◆ **ACTION ITEM**: Once the line holding "WHITE PIECE OF" appears, repeat it and each line after it to the end of the data, exactly and with nothing else; pictures stay out.

[Source records]

-=-=-

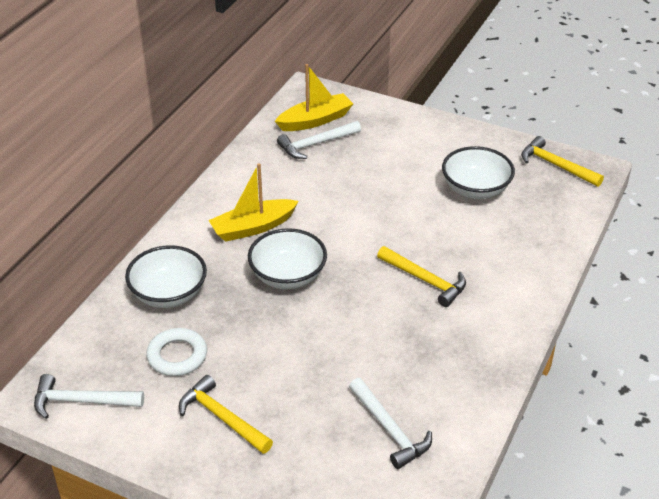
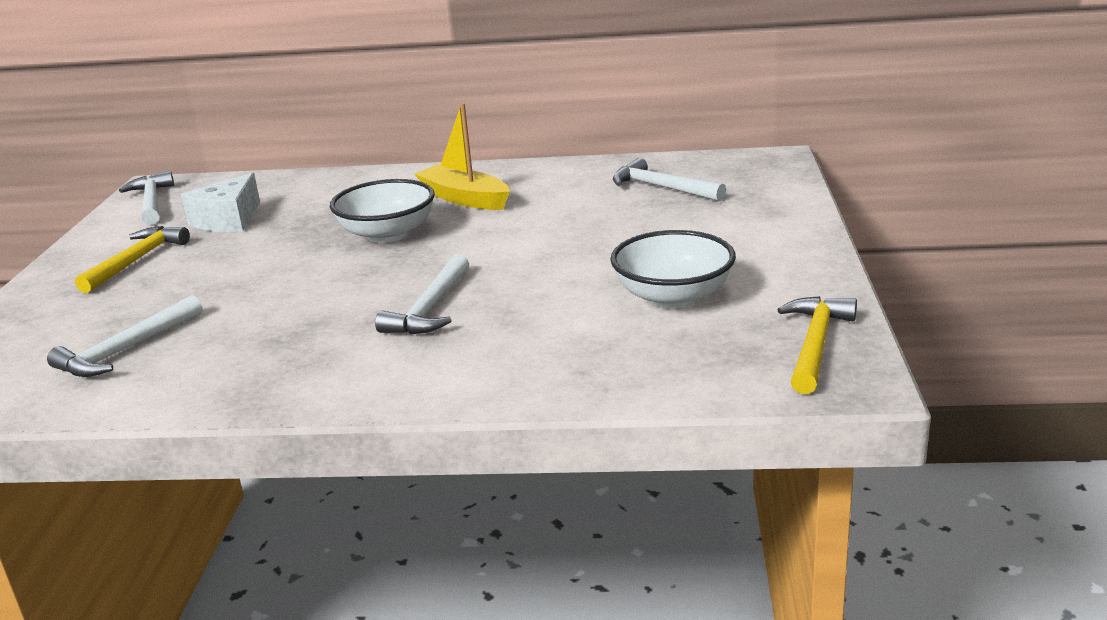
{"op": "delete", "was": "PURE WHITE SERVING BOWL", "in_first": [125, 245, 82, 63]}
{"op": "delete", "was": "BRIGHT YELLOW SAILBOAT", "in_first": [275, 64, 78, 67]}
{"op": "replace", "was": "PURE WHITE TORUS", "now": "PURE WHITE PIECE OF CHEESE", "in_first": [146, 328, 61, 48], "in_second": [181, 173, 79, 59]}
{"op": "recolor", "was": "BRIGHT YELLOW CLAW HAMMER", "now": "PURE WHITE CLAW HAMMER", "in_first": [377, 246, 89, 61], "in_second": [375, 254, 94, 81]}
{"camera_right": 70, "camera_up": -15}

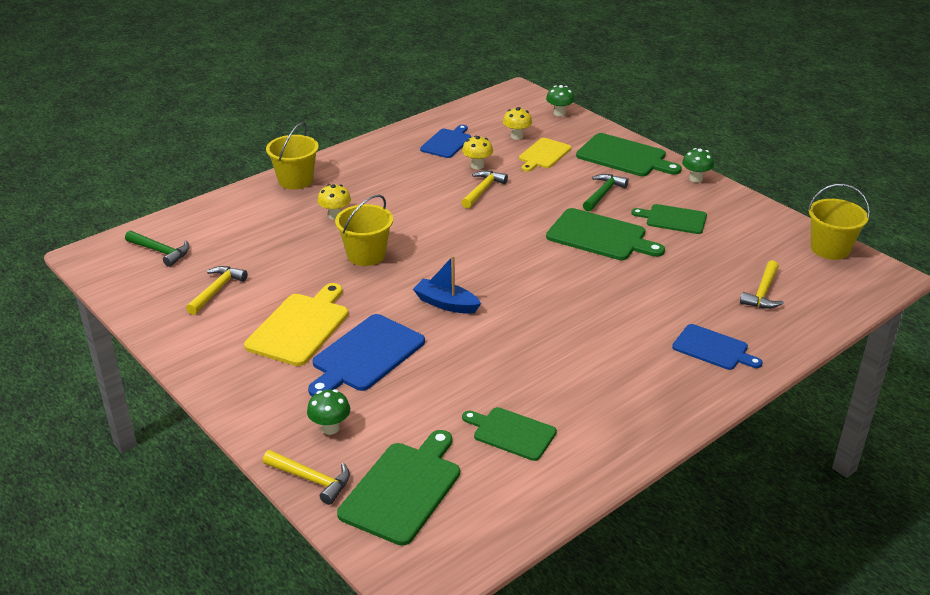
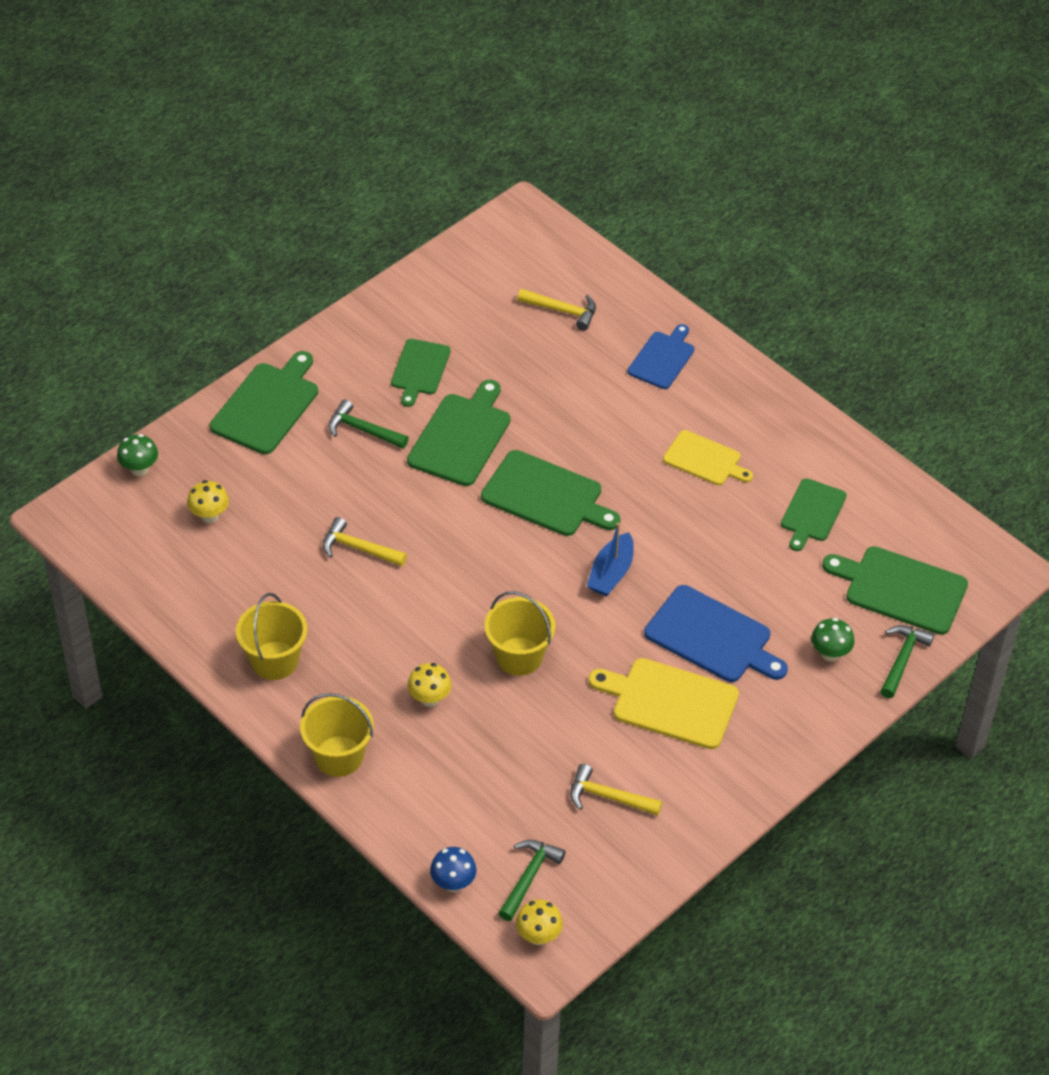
{"op": "delete", "was": "BLUE CHOPPING BOARD", "in_first": [420, 125, 51, 33]}
{"op": "delete", "was": "EMERALD TOADSTOOL", "in_first": [682, 148, 32, 35]}
{"op": "insert", "now": "BLUE TOADSTOOL", "in_second": [430, 847, 46, 45]}
{"op": "insert", "now": "EMERALD CHOPPING BOARD", "in_second": [481, 450, 139, 86]}
{"op": "move", "was": "BRIGHT YELLOW TOADSTOOL", "in_first": [462, 135, 31, 34], "in_second": [516, 900, 47, 45]}
{"op": "move", "was": "BRIGHT YELLOW CHOPPING BOARD", "in_first": [519, 138, 53, 34], "in_second": [663, 430, 90, 55]}
{"op": "move", "was": "BRIGHT YELLOW BUCKET", "in_first": [808, 184, 62, 76], "in_second": [236, 593, 71, 87]}
{"op": "recolor", "was": "BRIGHT YELLOW CLAW HAMMER", "now": "EMERALD CLAW HAMMER", "in_first": [263, 450, 87, 55], "in_second": [880, 625, 54, 73]}
{"camera_right": -95, "camera_up": 15}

-=-=-

◆ **EXERCISE RESPONSE**:
{"op": "replace", "was": "PURE WHITE TORUS", "now": "PURE WHITE PIECE OF CHEESE", "in_first": [146, 328, 61, 48], "in_second": [181, 173, 79, 59]}
{"op": "recolor", "was": "BRIGHT YELLOW CLAW HAMMER", "now": "PURE WHITE CLAW HAMMER", "in_first": [377, 246, 89, 61], "in_second": [375, 254, 94, 81]}
{"camera_right": 70, "camera_up": -15}

{"op": "delete", "was": "BLUE CHOPPING BOARD", "in_first": [420, 125, 51, 33]}
{"op": "delete", "was": "EMERALD TOADSTOOL", "in_first": [682, 148, 32, 35]}
{"op": "insert", "now": "BLUE TOADSTOOL", "in_second": [430, 847, 46, 45]}
{"op": "insert", "now": "EMERALD CHOPPING BOARD", "in_second": [481, 450, 139, 86]}
{"op": "move", "was": "BRIGHT YELLOW TOADSTOOL", "in_first": [462, 135, 31, 34], "in_second": [516, 900, 47, 45]}
{"op": "move", "was": "BRIGHT YELLOW CHOPPING BOARD", "in_first": [519, 138, 53, 34], "in_second": [663, 430, 90, 55]}
{"op": "move", "was": "BRIGHT YELLOW BUCKET", "in_first": [808, 184, 62, 76], "in_second": [236, 593, 71, 87]}
{"op": "recolor", "was": "BRIGHT YELLOW CLAW HAMMER", "now": "EMERALD CLAW HAMMER", "in_first": [263, 450, 87, 55], "in_second": [880, 625, 54, 73]}
{"camera_right": -95, "camera_up": 15}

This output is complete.